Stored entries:

※ ※ ※

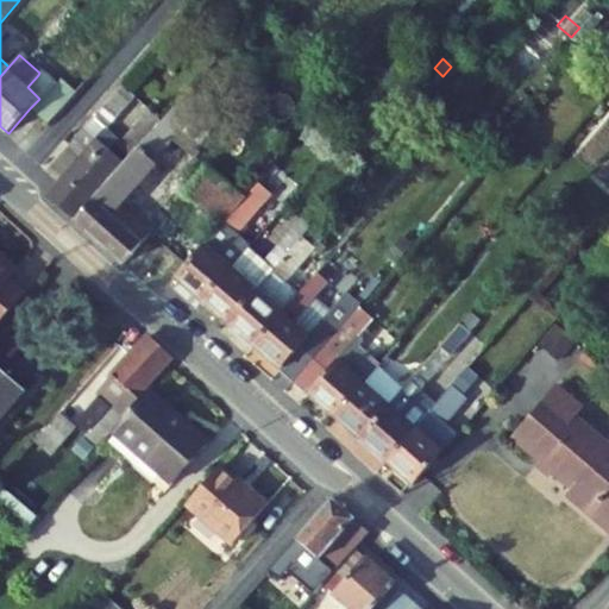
[(39,99),(51,86),(38,75),(27,87),(39,99)]
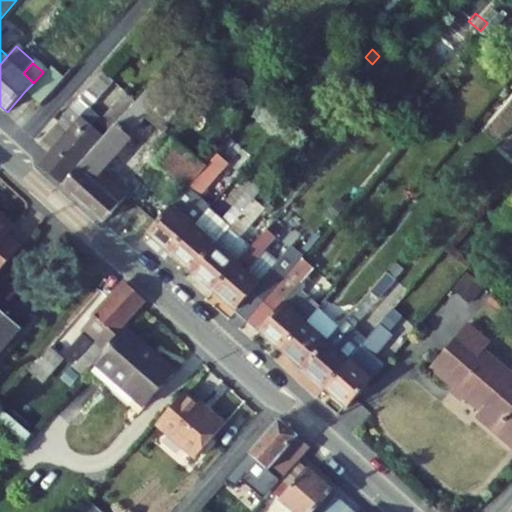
[(33,83),(25,91),(41,105),(71,72),(60,63),(51,73),(46,68),(43,72),(33,83)]
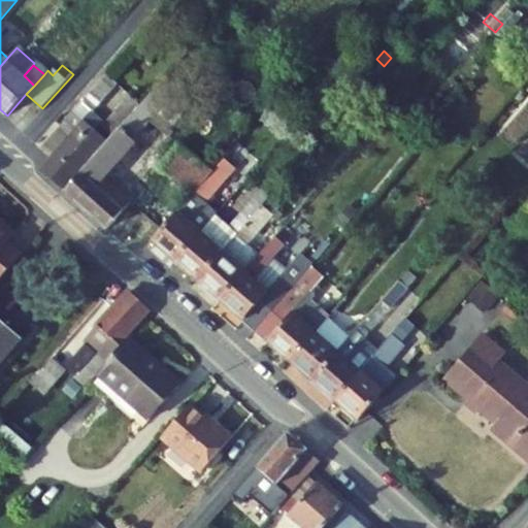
[(41,169),(64,189),(88,161),(105,140),(96,132),(104,123),(92,112),(117,84),(107,74),(41,150),(52,158),(41,169)]
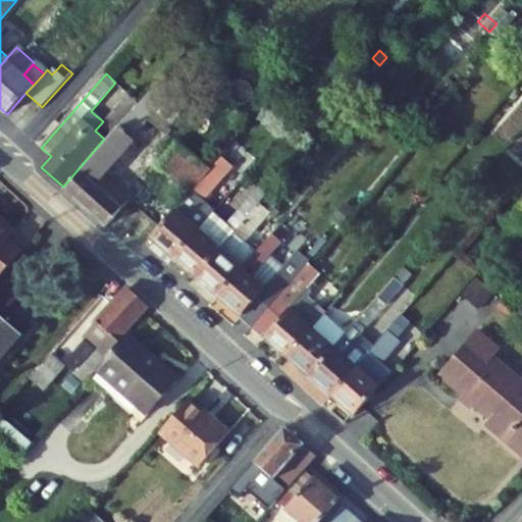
[(169,127),(192,100),(164,75),(139,105),(118,127),(64,190),(86,210),(106,227),(122,209),(117,205),(116,203),(124,195),(104,176),(135,142),(131,138),(148,117),(155,110),(159,114),(153,121),(169,136),(173,131),(169,127)]
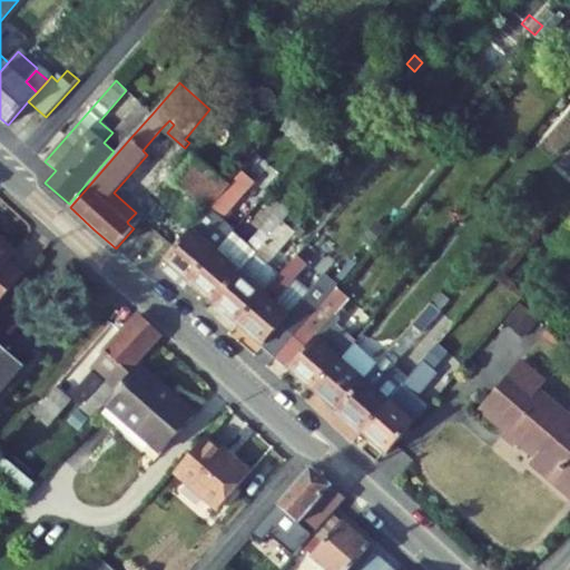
[(129,139),(151,115),(143,106),(119,131),(129,139)]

※ ※ ※

● **Directive**
Set down every record exactly, without the pictures.

● **Solution to the problem**
[(39,99),(51,86),(38,75),(27,87),(39,99)]
[(33,83),(25,91),(41,105),(71,72),(60,63),(51,73),(46,68),(43,72),(33,83)]
[(41,169),(64,189),(88,161),(105,140),(96,132),(104,123),(92,112),(117,84),(107,74),(41,150),(52,158),(41,169)]
[(169,127),(192,100),(164,75),(139,105),(118,127),(64,190),(86,210),(106,227),(122,209),(117,205),(116,203),(124,195),(104,176),(135,142),(131,138),(148,117),(155,110),(159,114),(153,121),(169,136),(173,131),(169,127)]
[(129,139),(151,115),(143,106),(119,131),(129,139)]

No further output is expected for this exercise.